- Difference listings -
Start of Block

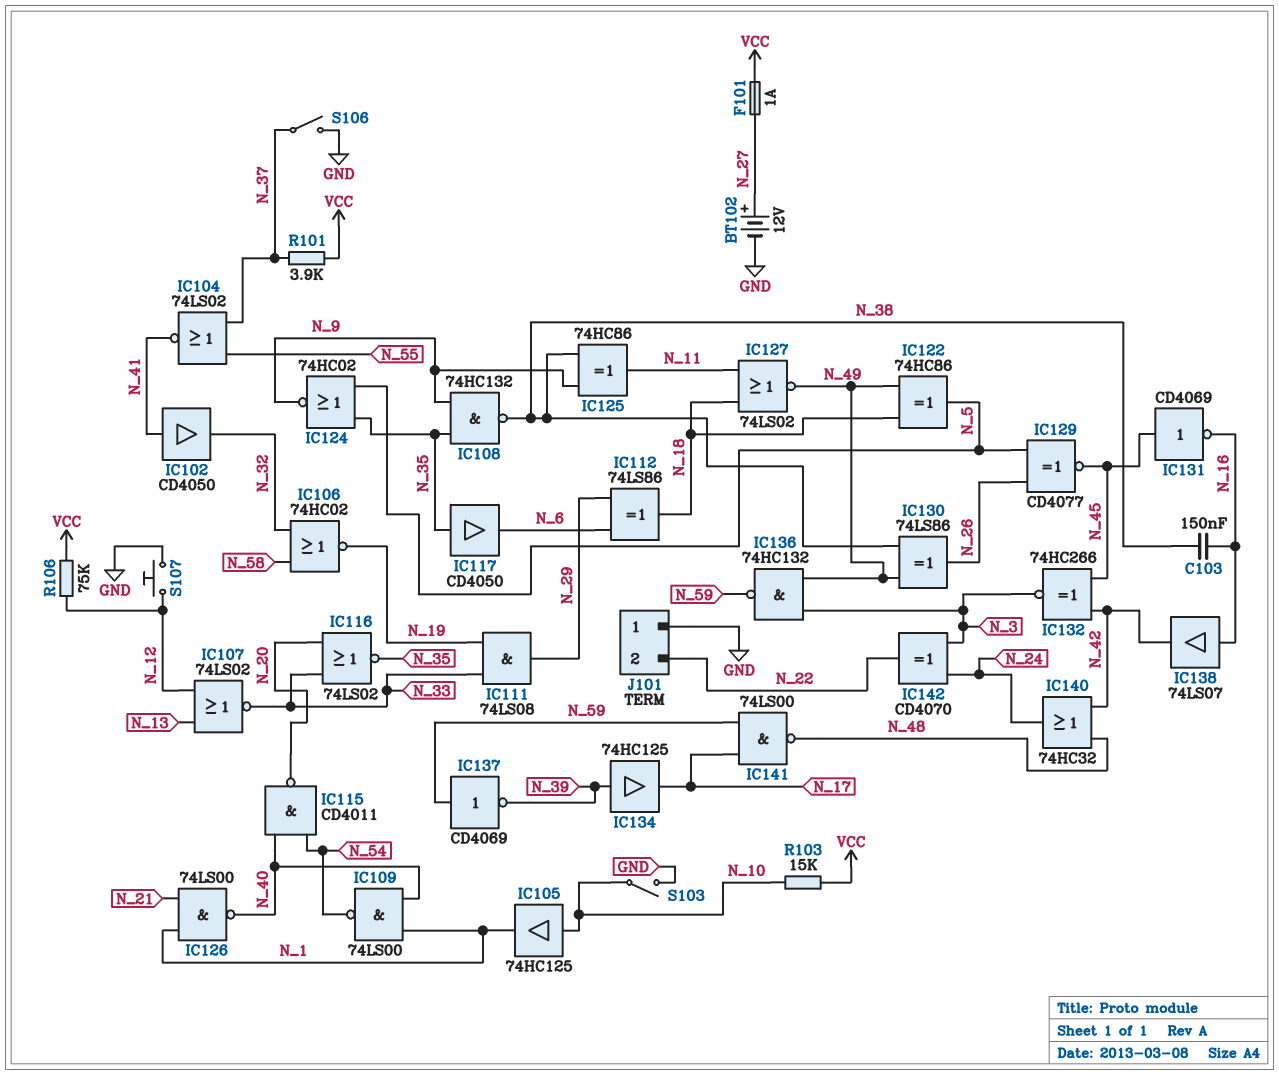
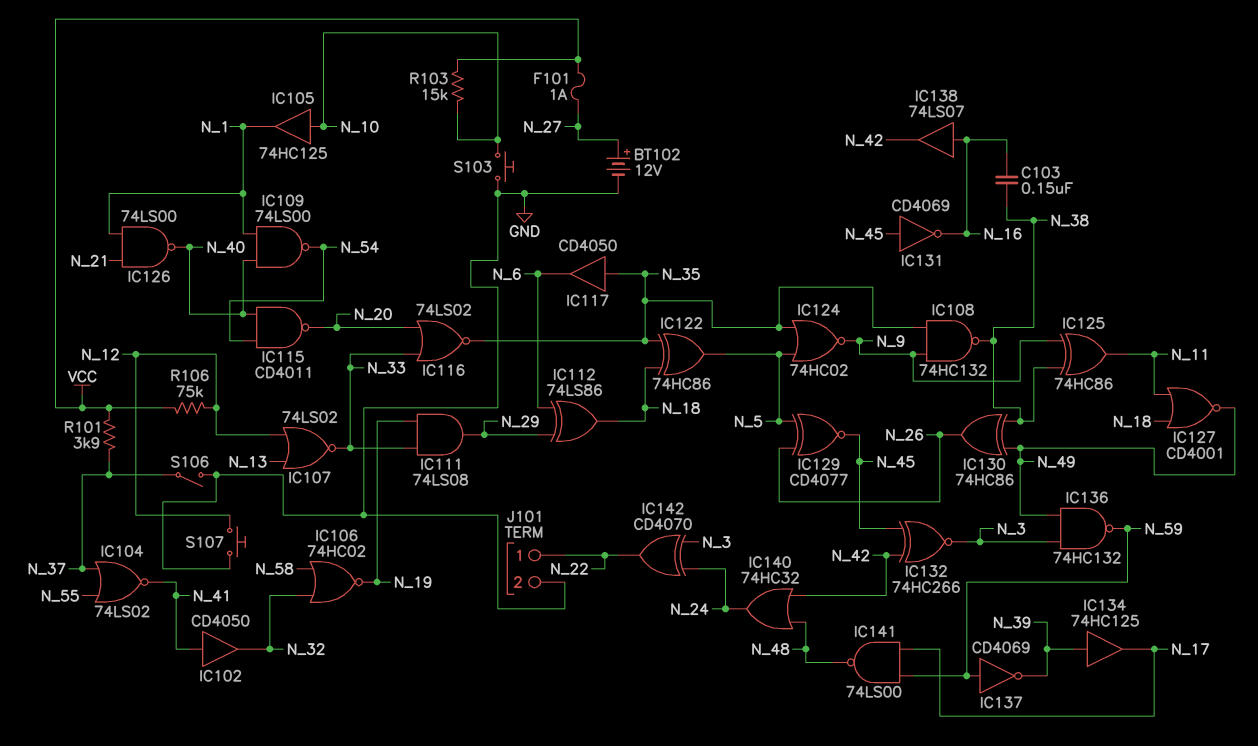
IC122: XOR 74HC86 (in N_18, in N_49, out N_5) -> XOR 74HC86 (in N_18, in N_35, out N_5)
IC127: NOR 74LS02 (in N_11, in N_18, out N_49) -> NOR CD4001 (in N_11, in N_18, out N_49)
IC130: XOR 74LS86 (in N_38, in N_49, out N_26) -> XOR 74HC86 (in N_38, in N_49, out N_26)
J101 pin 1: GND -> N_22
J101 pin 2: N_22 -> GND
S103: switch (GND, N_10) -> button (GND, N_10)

End of Block

- WORK REQUIRED -
Output every record verbatim, excluding any picture it contains.

- RESPONSE FOR THIS EXERCISE -
IC122: XOR 74HC86 (in N_18, in N_49, out N_5) -> XOR 74HC86 (in N_18, in N_35, out N_5)
IC127: NOR 74LS02 (in N_11, in N_18, out N_49) -> NOR CD4001 (in N_11, in N_18, out N_49)
IC130: XOR 74LS86 (in N_38, in N_49, out N_26) -> XOR 74HC86 (in N_38, in N_49, out N_26)
J101 pin 1: GND -> N_22
J101 pin 2: N_22 -> GND
S103: switch (GND, N_10) -> button (GND, N_10)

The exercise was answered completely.